EXERCISE DESCRIPTION:
Please reproduce the data in full, exactly as it stands.

.....

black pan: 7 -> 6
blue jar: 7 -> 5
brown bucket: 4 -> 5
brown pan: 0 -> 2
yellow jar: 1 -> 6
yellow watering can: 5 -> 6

.....

YOUR SOLUTION:
black pan: 7 -> 6
blue jar: 7 -> 5
brown bucket: 4 -> 5
brown pan: 0 -> 2
yellow jar: 1 -> 6
yellow watering can: 5 -> 6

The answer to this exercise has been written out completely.